## What you have to do
Return exactly, and only, the lines from the line containing "KEYS3 pin K3: A4 -> D8" through the final line of the records below, both included.

--------------------------------

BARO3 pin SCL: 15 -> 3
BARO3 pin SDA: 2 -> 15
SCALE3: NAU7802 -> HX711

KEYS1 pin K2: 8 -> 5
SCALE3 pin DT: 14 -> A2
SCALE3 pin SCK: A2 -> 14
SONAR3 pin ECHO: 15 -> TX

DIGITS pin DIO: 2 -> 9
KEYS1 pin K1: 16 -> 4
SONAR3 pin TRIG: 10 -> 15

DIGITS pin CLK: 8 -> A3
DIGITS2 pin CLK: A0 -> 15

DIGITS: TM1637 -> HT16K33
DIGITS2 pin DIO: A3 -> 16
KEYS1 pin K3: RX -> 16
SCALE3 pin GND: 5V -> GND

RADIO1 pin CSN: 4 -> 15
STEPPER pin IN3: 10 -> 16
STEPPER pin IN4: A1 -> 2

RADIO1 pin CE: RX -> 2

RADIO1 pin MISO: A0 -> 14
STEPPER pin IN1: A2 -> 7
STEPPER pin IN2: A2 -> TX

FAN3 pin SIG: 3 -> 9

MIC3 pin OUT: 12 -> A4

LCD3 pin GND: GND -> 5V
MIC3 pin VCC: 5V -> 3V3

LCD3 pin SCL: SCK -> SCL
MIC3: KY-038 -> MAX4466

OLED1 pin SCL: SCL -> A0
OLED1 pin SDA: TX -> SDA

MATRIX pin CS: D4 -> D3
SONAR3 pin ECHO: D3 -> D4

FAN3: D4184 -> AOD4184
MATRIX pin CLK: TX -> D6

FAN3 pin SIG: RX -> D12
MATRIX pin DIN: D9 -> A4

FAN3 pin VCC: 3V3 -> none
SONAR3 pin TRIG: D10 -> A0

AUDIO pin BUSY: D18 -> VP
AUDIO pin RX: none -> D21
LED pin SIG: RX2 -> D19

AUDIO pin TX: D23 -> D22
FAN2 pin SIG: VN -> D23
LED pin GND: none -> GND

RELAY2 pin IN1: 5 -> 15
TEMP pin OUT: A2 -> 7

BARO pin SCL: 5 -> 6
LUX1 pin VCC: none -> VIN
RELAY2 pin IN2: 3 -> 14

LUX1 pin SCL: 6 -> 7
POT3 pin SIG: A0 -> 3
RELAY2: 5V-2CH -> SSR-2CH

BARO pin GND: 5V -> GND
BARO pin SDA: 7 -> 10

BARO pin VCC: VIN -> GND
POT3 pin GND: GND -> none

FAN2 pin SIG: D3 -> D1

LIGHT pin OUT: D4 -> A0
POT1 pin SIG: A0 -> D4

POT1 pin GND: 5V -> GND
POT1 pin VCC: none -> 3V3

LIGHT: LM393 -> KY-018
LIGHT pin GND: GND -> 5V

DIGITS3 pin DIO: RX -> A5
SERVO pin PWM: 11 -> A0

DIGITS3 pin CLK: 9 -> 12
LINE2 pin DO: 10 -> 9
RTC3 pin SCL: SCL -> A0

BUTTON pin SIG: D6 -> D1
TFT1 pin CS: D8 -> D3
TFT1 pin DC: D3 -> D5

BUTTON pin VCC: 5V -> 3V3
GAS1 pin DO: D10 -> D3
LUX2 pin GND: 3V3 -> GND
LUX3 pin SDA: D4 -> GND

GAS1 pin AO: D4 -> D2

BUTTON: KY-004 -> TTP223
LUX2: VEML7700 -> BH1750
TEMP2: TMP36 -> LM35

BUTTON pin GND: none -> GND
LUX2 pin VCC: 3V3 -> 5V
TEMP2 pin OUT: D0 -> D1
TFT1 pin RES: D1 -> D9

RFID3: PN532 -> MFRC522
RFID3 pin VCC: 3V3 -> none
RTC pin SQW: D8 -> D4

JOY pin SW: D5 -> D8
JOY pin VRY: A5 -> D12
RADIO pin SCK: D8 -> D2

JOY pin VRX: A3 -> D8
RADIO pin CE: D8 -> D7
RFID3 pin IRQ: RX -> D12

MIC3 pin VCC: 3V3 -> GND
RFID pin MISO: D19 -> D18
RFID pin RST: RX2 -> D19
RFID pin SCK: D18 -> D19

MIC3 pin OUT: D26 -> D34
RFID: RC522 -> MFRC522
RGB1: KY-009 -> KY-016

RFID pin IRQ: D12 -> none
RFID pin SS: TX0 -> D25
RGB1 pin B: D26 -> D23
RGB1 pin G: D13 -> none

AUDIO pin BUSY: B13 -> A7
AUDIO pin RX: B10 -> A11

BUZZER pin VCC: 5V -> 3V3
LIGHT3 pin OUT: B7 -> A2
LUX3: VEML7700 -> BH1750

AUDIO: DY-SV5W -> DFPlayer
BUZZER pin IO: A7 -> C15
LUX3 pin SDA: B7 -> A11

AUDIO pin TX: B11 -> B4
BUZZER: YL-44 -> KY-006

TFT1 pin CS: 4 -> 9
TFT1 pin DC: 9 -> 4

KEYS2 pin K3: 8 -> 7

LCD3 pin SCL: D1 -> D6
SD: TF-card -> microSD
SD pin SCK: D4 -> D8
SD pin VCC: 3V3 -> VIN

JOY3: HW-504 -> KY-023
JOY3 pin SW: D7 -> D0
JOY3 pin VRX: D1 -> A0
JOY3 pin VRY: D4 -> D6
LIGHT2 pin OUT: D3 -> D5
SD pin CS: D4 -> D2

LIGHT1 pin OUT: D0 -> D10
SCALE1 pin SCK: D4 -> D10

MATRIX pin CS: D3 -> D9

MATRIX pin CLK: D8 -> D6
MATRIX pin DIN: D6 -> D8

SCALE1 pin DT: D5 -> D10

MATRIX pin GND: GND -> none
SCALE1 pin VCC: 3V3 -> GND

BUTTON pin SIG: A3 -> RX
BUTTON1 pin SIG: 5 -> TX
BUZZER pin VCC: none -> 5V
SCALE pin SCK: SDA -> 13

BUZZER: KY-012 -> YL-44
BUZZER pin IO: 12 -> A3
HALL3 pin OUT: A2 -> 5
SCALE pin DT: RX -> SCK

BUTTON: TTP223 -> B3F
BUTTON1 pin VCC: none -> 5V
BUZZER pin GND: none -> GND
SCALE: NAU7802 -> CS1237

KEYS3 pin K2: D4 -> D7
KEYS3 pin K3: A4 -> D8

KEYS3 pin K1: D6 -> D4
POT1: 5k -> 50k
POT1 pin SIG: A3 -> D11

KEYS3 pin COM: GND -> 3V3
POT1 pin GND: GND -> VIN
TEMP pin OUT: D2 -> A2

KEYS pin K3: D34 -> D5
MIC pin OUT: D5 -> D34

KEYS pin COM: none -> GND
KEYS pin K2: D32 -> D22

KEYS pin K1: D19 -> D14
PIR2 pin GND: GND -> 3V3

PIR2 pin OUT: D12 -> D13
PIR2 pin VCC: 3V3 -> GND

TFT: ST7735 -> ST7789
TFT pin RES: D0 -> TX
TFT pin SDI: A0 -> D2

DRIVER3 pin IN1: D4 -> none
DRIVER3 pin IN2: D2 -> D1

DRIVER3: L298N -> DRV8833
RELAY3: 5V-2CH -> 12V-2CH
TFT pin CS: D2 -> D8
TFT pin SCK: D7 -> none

--------------------------------

## Solution for this task
KEYS3 pin K3: A4 -> D8

KEYS3 pin K1: D6 -> D4
POT1: 5k -> 50k
POT1 pin SIG: A3 -> D11

KEYS3 pin COM: GND -> 3V3
POT1 pin GND: GND -> VIN
TEMP pin OUT: D2 -> A2

KEYS pin K3: D34 -> D5
MIC pin OUT: D5 -> D34

KEYS pin COM: none -> GND
KEYS pin K2: D32 -> D22

KEYS pin K1: D19 -> D14
PIR2 pin GND: GND -> 3V3

PIR2 pin OUT: D12 -> D13
PIR2 pin VCC: 3V3 -> GND

TFT: ST7735 -> ST7789
TFT pin RES: D0 -> TX
TFT pin SDI: A0 -> D2

DRIVER3 pin IN1: D4 -> none
DRIVER3 pin IN2: D2 -> D1

DRIVER3: L298N -> DRV8833
RELAY3: 5V-2CH -> 12V-2CH
TFT pin CS: D2 -> D8
TFT pin SCK: D7 -> none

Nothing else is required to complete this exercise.